▽

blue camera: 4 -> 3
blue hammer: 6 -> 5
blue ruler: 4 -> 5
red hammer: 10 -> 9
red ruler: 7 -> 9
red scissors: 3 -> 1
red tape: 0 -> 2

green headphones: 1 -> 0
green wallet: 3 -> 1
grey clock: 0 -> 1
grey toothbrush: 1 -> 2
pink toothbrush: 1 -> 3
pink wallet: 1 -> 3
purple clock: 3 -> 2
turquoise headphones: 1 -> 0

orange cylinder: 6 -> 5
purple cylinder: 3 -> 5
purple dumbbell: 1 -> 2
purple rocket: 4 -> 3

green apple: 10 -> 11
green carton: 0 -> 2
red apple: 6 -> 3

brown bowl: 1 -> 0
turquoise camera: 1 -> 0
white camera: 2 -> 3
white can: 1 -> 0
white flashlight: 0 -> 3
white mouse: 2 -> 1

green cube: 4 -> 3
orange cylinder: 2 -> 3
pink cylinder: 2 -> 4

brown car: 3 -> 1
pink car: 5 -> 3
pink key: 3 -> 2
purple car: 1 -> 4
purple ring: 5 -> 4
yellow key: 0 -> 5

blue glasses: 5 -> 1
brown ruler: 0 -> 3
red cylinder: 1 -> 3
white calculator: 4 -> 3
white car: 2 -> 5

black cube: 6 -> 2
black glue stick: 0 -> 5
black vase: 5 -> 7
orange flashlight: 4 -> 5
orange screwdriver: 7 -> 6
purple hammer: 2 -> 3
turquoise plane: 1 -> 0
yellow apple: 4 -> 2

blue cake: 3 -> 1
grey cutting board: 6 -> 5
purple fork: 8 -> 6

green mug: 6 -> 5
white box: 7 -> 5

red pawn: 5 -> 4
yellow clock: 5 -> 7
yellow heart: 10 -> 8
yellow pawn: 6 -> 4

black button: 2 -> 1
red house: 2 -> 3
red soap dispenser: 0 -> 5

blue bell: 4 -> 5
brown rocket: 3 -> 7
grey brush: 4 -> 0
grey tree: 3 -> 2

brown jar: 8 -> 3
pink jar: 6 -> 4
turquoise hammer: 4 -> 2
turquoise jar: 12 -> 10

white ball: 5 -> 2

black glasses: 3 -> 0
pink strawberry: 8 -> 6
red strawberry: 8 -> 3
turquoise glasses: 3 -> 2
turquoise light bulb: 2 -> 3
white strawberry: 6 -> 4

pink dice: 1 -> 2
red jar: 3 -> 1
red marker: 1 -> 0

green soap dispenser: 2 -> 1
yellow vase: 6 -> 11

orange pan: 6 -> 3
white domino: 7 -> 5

△

(Problem requirements) Each line from the one holding "red pawn: 5 -> 4" down to the end of the records above is to be repeated exactly; no other line belongs in the reply.

(Written response)
red pawn: 5 -> 4
yellow clock: 5 -> 7
yellow heart: 10 -> 8
yellow pawn: 6 -> 4

black button: 2 -> 1
red house: 2 -> 3
red soap dispenser: 0 -> 5

blue bell: 4 -> 5
brown rocket: 3 -> 7
grey brush: 4 -> 0
grey tree: 3 -> 2

brown jar: 8 -> 3
pink jar: 6 -> 4
turquoise hammer: 4 -> 2
turquoise jar: 12 -> 10

white ball: 5 -> 2

black glasses: 3 -> 0
pink strawberry: 8 -> 6
red strawberry: 8 -> 3
turquoise glasses: 3 -> 2
turquoise light bulb: 2 -> 3
white strawberry: 6 -> 4

pink dice: 1 -> 2
red jar: 3 -> 1
red marker: 1 -> 0

green soap dispenser: 2 -> 1
yellow vase: 6 -> 11

orange pan: 6 -> 3
white domino: 7 -> 5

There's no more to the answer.